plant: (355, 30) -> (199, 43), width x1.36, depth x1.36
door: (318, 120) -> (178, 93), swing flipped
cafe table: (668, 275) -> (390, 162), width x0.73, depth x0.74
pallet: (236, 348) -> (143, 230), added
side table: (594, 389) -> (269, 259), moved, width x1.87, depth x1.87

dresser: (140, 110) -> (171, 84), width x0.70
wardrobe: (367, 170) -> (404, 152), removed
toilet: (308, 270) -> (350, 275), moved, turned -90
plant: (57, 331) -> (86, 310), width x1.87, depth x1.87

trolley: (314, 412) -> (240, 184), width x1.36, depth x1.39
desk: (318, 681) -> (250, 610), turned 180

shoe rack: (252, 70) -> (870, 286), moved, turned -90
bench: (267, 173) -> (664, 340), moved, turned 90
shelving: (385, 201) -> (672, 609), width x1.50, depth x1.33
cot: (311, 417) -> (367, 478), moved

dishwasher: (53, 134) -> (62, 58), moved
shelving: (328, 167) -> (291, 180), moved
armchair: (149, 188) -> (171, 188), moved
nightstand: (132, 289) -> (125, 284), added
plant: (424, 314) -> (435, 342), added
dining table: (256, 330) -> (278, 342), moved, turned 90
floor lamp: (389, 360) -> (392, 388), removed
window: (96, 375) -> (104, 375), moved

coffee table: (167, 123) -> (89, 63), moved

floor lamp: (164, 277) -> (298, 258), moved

++++

## Work task
Search the entries above for "added". Show every line that has it.

## Solution
pallet: (236, 348) -> (143, 230), added
nightstand: (132, 289) -> (125, 284), added
plant: (424, 314) -> (435, 342), added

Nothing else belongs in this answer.